◆ **DATASET CONTENT**
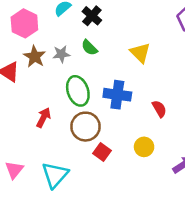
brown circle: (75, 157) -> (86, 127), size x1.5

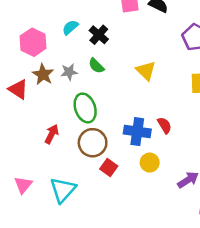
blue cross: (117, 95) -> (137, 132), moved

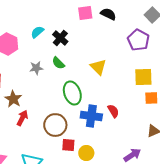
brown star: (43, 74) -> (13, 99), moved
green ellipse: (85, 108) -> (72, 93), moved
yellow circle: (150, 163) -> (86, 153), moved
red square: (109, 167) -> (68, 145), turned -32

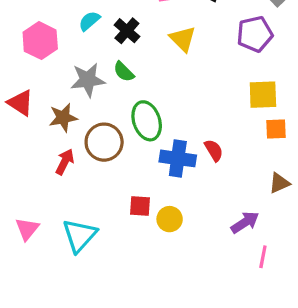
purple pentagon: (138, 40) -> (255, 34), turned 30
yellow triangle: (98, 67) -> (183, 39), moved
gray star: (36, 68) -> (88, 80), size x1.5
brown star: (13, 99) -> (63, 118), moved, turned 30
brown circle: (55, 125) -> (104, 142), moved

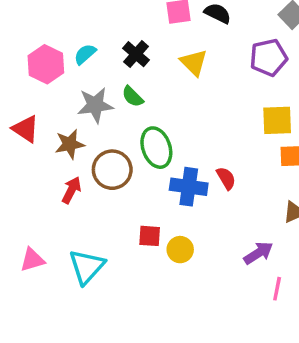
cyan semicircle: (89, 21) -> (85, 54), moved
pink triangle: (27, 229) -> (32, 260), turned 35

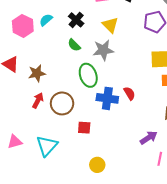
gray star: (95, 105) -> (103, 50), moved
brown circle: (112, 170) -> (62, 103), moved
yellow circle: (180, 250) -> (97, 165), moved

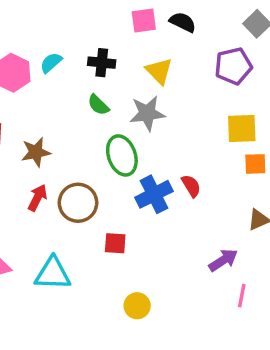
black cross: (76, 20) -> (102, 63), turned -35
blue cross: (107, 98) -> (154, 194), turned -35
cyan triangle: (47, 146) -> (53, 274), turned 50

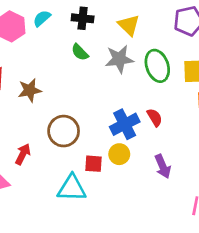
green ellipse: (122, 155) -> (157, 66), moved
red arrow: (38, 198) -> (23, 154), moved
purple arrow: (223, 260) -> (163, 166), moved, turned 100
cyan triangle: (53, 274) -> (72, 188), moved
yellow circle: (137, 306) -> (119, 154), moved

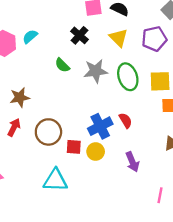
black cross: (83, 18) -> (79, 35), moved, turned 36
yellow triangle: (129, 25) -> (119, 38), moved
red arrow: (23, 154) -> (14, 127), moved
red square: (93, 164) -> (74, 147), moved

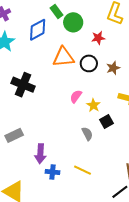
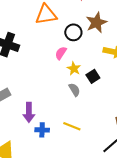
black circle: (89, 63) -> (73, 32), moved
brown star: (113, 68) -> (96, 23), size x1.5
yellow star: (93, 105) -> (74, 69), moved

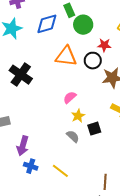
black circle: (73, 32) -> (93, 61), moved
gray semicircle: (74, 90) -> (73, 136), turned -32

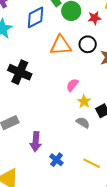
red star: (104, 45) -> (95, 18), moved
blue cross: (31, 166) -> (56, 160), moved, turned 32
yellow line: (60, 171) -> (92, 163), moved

◆ **WORK ORDER**
Pictures are to be left out; the lines from the start of the records above through the line holding "cyan triangle: (53, 274) -> (72, 188), moved" are to be returned exactly.

◆ **YOUR SOLUTION**
brown circle: (75, 157) -> (86, 127), size x1.5

blue cross: (117, 95) -> (137, 132), moved

brown star: (43, 74) -> (13, 99), moved
green ellipse: (85, 108) -> (72, 93), moved
yellow circle: (150, 163) -> (86, 153), moved
red square: (109, 167) -> (68, 145), turned -32

purple pentagon: (138, 40) -> (255, 34), turned 30
yellow triangle: (98, 67) -> (183, 39), moved
gray star: (36, 68) -> (88, 80), size x1.5
brown star: (13, 99) -> (63, 118), moved, turned 30
brown circle: (55, 125) -> (104, 142), moved

cyan semicircle: (89, 21) -> (85, 54), moved
pink triangle: (27, 229) -> (32, 260), turned 35

gray star: (95, 105) -> (103, 50), moved
brown circle: (112, 170) -> (62, 103), moved
yellow circle: (180, 250) -> (97, 165), moved

black cross: (76, 20) -> (102, 63), turned -35
blue cross: (107, 98) -> (154, 194), turned -35
cyan triangle: (47, 146) -> (53, 274), turned 50

green ellipse: (122, 155) -> (157, 66), moved
red arrow: (38, 198) -> (23, 154), moved
purple arrow: (223, 260) -> (163, 166), moved, turned 100
cyan triangle: (53, 274) -> (72, 188), moved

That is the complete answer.